(Colored object listings)
....

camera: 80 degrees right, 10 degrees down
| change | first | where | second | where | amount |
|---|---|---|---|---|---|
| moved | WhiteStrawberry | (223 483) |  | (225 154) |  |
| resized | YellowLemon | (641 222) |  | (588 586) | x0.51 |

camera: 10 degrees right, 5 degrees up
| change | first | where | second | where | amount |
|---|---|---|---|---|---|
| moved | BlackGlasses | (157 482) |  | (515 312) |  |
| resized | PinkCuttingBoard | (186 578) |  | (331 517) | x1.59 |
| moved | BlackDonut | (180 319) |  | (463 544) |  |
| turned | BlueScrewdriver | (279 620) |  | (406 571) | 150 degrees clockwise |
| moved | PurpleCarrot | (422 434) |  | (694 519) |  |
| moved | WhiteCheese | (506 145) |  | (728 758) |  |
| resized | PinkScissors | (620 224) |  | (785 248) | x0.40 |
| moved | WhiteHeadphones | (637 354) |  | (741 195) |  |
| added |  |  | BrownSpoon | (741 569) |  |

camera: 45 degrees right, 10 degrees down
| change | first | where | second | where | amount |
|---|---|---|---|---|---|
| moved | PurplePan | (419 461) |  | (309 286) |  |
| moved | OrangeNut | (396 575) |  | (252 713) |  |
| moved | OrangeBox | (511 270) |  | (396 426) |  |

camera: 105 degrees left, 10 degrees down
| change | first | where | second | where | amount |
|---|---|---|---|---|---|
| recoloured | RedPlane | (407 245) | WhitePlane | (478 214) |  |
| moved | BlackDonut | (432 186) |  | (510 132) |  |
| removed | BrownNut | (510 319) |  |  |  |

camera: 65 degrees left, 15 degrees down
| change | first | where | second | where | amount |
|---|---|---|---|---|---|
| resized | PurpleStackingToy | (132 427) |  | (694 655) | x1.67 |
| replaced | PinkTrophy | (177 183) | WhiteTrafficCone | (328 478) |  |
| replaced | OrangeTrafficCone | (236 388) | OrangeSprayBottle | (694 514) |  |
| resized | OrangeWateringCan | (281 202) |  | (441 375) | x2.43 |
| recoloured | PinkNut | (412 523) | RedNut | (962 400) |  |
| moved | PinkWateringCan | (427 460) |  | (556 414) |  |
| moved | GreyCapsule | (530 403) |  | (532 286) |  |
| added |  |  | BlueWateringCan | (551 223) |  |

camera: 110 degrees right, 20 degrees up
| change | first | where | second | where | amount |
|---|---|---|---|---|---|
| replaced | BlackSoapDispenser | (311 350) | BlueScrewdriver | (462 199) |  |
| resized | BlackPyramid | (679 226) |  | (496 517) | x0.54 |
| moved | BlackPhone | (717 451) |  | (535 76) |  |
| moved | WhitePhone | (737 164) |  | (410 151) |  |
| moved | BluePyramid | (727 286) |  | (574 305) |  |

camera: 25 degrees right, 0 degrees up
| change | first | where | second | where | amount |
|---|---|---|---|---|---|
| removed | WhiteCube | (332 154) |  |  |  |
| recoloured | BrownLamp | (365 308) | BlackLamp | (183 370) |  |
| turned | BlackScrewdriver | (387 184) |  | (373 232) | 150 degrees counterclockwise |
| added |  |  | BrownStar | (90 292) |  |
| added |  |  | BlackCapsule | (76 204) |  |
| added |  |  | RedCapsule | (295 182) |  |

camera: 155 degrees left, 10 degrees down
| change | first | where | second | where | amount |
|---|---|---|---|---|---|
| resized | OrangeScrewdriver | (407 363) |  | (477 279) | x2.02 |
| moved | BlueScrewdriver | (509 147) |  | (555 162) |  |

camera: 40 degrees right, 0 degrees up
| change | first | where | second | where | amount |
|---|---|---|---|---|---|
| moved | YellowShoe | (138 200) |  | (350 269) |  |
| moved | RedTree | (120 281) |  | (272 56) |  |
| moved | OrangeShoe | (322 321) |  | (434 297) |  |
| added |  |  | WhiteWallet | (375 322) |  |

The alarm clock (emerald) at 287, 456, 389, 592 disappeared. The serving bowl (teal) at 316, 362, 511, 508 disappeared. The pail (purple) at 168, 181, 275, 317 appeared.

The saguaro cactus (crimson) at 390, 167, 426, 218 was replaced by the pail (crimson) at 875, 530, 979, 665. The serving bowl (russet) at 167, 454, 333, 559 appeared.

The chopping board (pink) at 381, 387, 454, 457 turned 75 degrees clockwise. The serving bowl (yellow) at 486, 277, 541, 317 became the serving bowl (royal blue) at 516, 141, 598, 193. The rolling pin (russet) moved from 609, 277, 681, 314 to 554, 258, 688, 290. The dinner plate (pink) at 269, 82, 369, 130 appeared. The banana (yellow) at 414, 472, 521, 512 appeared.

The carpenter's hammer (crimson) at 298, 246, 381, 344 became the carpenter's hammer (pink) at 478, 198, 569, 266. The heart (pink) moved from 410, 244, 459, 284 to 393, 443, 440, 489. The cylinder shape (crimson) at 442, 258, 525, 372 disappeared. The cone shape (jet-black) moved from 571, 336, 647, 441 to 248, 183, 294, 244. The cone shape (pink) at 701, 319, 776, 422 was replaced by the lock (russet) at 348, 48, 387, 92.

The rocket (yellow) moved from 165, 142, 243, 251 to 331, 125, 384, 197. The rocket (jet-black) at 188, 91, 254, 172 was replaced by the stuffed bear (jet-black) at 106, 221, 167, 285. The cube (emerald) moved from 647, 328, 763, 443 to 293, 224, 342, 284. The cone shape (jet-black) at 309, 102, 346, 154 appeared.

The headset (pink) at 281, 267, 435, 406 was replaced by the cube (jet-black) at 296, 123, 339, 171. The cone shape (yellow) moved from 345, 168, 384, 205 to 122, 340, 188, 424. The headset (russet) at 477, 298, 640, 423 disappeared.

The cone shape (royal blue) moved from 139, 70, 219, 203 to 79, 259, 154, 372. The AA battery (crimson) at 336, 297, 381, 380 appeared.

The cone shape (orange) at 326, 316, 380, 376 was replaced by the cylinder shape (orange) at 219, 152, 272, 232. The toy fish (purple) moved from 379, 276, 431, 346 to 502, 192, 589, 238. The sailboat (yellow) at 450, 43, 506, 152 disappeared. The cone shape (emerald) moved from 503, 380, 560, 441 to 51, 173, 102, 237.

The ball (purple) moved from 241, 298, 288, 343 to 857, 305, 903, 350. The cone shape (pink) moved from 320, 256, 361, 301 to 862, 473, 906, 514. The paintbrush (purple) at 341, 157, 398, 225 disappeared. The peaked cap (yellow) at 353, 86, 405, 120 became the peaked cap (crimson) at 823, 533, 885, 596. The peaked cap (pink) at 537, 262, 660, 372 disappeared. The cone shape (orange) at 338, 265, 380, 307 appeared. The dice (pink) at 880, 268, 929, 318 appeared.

....

# Aim of the task
Keeping every word and mark as it is, print the entries above.

# Written solution
camera: 80 degrees right, 10 degrees down
| change | first | where | second | where | amount |
|---|---|---|---|---|---|
| moved | WhiteStrawberry | (223 483) |  | (225 154) |  |
| resized | YellowLemon | (641 222) |  | (588 586) | x0.51 |

camera: 10 degrees right, 5 degrees up
| change | first | where | second | where | amount |
|---|---|---|---|---|---|
| moved | BlackGlasses | (157 482) |  | (515 312) |  |
| resized | PinkCuttingBoard | (186 578) |  | (331 517) | x1.59 |
| moved | BlackDonut | (180 319) |  | (463 544) |  |
| turned | BlueScrewdriver | (279 620) |  | (406 571) | 150 degrees clockwise |
| moved | PurpleCarrot | (422 434) |  | (694 519) |  |
| moved | WhiteCheese | (506 145) |  | (728 758) |  |
| resized | PinkScissors | (620 224) |  | (785 248) | x0.40 |
| moved | WhiteHeadphones | (637 354) |  | (741 195) |  |
| added |  |  | BrownSpoon | (741 569) |  |

camera: 45 degrees right, 10 degrees down
| change | first | where | second | where | amount |
|---|---|---|---|---|---|
| moved | PurplePan | (419 461) |  | (309 286) |  |
| moved | OrangeNut | (396 575) |  | (252 713) |  |
| moved | OrangeBox | (511 270) |  | (396 426) |  |

camera: 105 degrees left, 10 degrees down
| change | first | where | second | where | amount |
|---|---|---|---|---|---|
| recoloured | RedPlane | (407 245) | WhitePlane | (478 214) |  |
| moved | BlackDonut | (432 186) |  | (510 132) |  |
| removed | BrownNut | (510 319) |  |  |  |

camera: 65 degrees left, 15 degrees down
| change | first | where | second | where | amount |
|---|---|---|---|---|---|
| resized | PurpleStackingToy | (132 427) |  | (694 655) | x1.67 |
| replaced | PinkTrophy | (177 183) | WhiteTrafficCone | (328 478) |  |
| replaced | OrangeTrafficCone | (236 388) | OrangeSprayBottle | (694 514) |  |
| resized | OrangeWateringCan | (281 202) |  | (441 375) | x2.43 |
| recoloured | PinkNut | (412 523) | RedNut | (962 400) |  |
| moved | PinkWateringCan | (427 460) |  | (556 414) |  |
| moved | GreyCapsule | (530 403) |  | (532 286) |  |
| added |  |  | BlueWateringCan | (551 223) |  |

camera: 110 degrees right, 20 degrees up
| change | first | where | second | where | amount |
|---|---|---|---|---|---|
| replaced | BlackSoapDispenser | (311 350) | BlueScrewdriver | (462 199) |  |
| resized | BlackPyramid | (679 226) |  | (496 517) | x0.54 |
| moved | BlackPhone | (717 451) |  | (535 76) |  |
| moved | WhitePhone | (737 164) |  | (410 151) |  |
| moved | BluePyramid | (727 286) |  | (574 305) |  |

camera: 25 degrees right, 0 degrees up
| change | first | where | second | where | amount |
|---|---|---|---|---|---|
| removed | WhiteCube | (332 154) |  |  |  |
| recoloured | BrownLamp | (365 308) | BlackLamp | (183 370) |  |
| turned | BlackScrewdriver | (387 184) |  | (373 232) | 150 degrees counterclockwise |
| added |  |  | BrownStar | (90 292) |  |
| added |  |  | BlackCapsule | (76 204) |  |
| added |  |  | RedCapsule | (295 182) |  |

camera: 155 degrees left, 10 degrees down
| change | first | where | second | where | amount |
|---|---|---|---|---|---|
| resized | OrangeScrewdriver | (407 363) |  | (477 279) | x2.02 |
| moved | BlueScrewdriver | (509 147) |  | (555 162) |  |

camera: 40 degrees right, 0 degrees up
| change | first | where | second | where | amount |
|---|---|---|---|---|---|
| moved | YellowShoe | (138 200) |  | (350 269) |  |
| moved | RedTree | (120 281) |  | (272 56) |  |
| moved | OrangeShoe | (322 321) |  | (434 297) |  |
| added |  |  | WhiteWallet | (375 322) |  |

The alarm clock (emerald) at 287, 456, 389, 592 disappeared. The serving bowl (teal) at 316, 362, 511, 508 disappeared. The pail (purple) at 168, 181, 275, 317 appeared.

The saguaro cactus (crimson) at 390, 167, 426, 218 was replaced by the pail (crimson) at 875, 530, 979, 665. The serving bowl (russet) at 167, 454, 333, 559 appeared.

The chopping board (pink) at 381, 387, 454, 457 turned 75 degrees clockwise. The serving bowl (yellow) at 486, 277, 541, 317 became the serving bowl (royal blue) at 516, 141, 598, 193. The rolling pin (russet) moved from 609, 277, 681, 314 to 554, 258, 688, 290. The dinner plate (pink) at 269, 82, 369, 130 appeared. The banana (yellow) at 414, 472, 521, 512 appeared.

The carpenter's hammer (crimson) at 298, 246, 381, 344 became the carpenter's hammer (pink) at 478, 198, 569, 266. The heart (pink) moved from 410, 244, 459, 284 to 393, 443, 440, 489. The cylinder shape (crimson) at 442, 258, 525, 372 disappeared. The cone shape (jet-black) moved from 571, 336, 647, 441 to 248, 183, 294, 244. The cone shape (pink) at 701, 319, 776, 422 was replaced by the lock (russet) at 348, 48, 387, 92.

The rocket (yellow) moved from 165, 142, 243, 251 to 331, 125, 384, 197. The rocket (jet-black) at 188, 91, 254, 172 was replaced by the stuffed bear (jet-black) at 106, 221, 167, 285. The cube (emerald) moved from 647, 328, 763, 443 to 293, 224, 342, 284. The cone shape (jet-black) at 309, 102, 346, 154 appeared.

The headset (pink) at 281, 267, 435, 406 was replaced by the cube (jet-black) at 296, 123, 339, 171. The cone shape (yellow) moved from 345, 168, 384, 205 to 122, 340, 188, 424. The headset (russet) at 477, 298, 640, 423 disappeared.

The cone shape (royal blue) moved from 139, 70, 219, 203 to 79, 259, 154, 372. The AA battery (crimson) at 336, 297, 381, 380 appeared.

The cone shape (orange) at 326, 316, 380, 376 was replaced by the cylinder shape (orange) at 219, 152, 272, 232. The toy fish (purple) moved from 379, 276, 431, 346 to 502, 192, 589, 238. The sailboat (yellow) at 450, 43, 506, 152 disappeared. The cone shape (emerald) moved from 503, 380, 560, 441 to 51, 173, 102, 237.

The ball (purple) moved from 241, 298, 288, 343 to 857, 305, 903, 350. The cone shape (pink) moved from 320, 256, 361, 301 to 862, 473, 906, 514. The paintbrush (purple) at 341, 157, 398, 225 disappeared. The peaked cap (yellow) at 353, 86, 405, 120 became the peaked cap (crimson) at 823, 533, 885, 596. The peaked cap (pink) at 537, 262, 660, 372 disappeared. The cone shape (orange) at 338, 265, 380, 307 appeared. The dice (pink) at 880, 268, 929, 318 appeared.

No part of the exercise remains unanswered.